* [Problem to solve] Nothing in the records below should be altered in the copy, although the pictures must be left out.

* [Data listing]

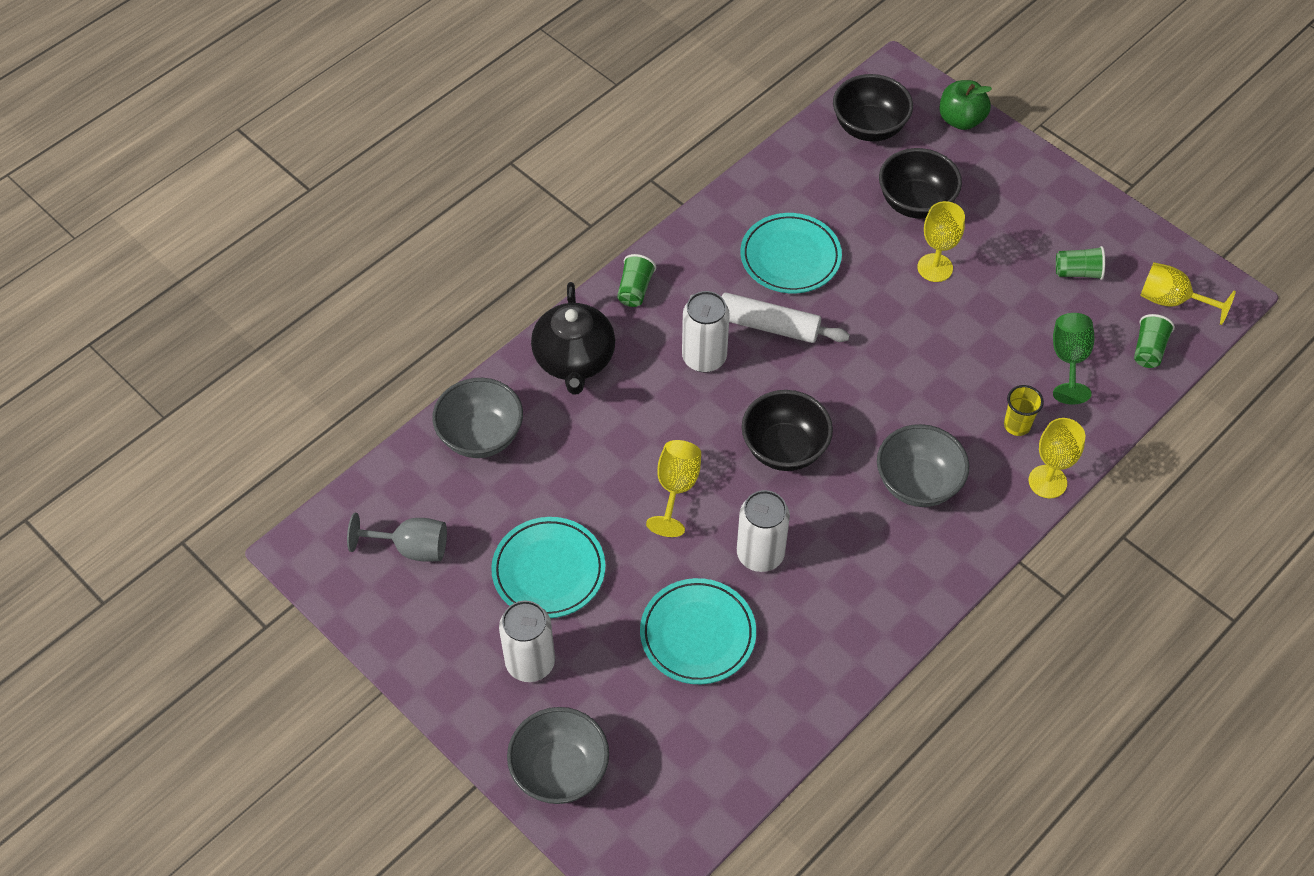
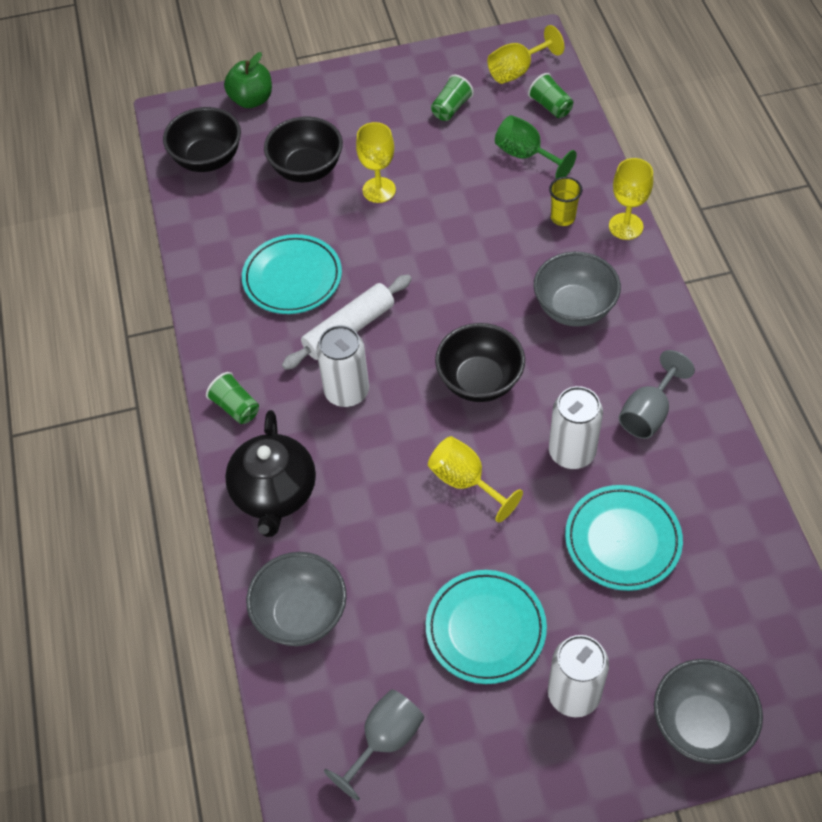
camera: 55 degrees left, 0 degrees up
black teapot [531,282,615,395] -> black teapot turned 60 degrees clockwise [225,410,316,537]
none -> grey goblet [619,350,695,439]

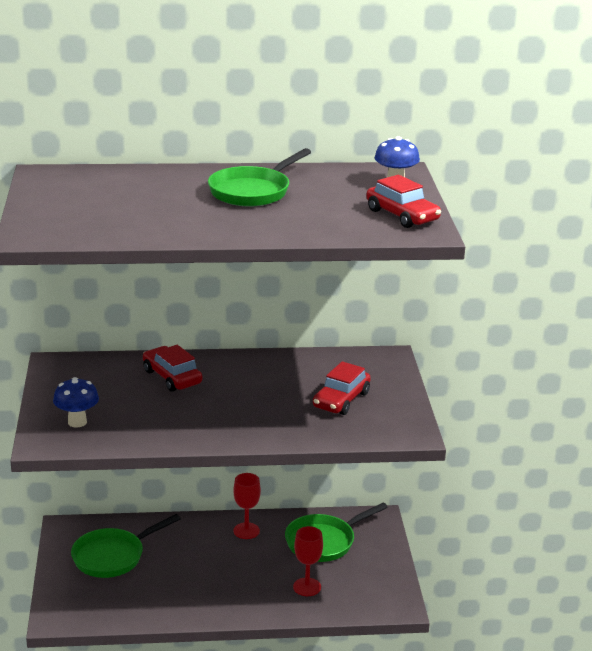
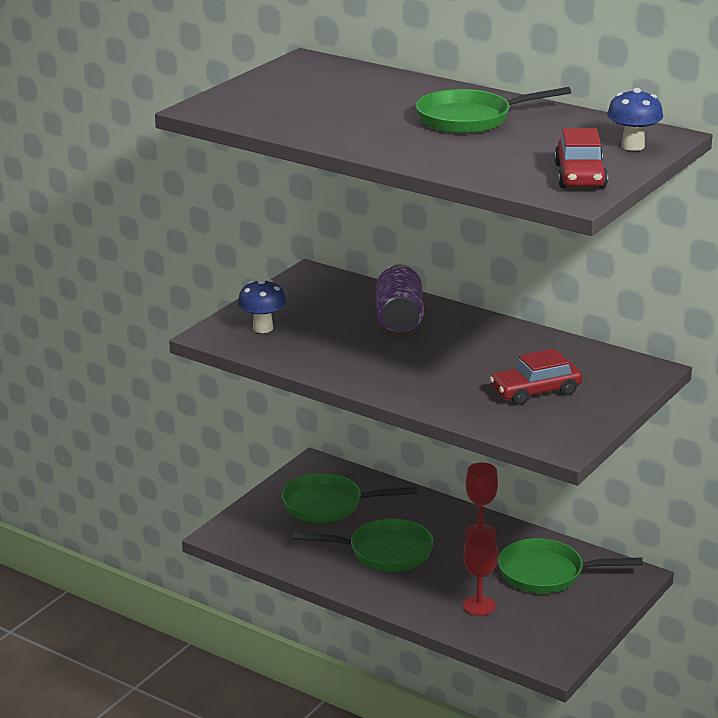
camera: 40 degrees right, 0 degrees up
red car [143,345,202,392] -> purple can [376,264,424,332]
none -> green pan [293,518,434,572]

* [Solution]
camera: 55 degrees left, 0 degrees up
black teapot [531,282,615,395] -> black teapot turned 60 degrees clockwise [225,410,316,537]
none -> grey goblet [619,350,695,439]

camera: 40 degrees right, 0 degrees up
red car [143,345,202,392] -> purple can [376,264,424,332]
none -> green pan [293,518,434,572]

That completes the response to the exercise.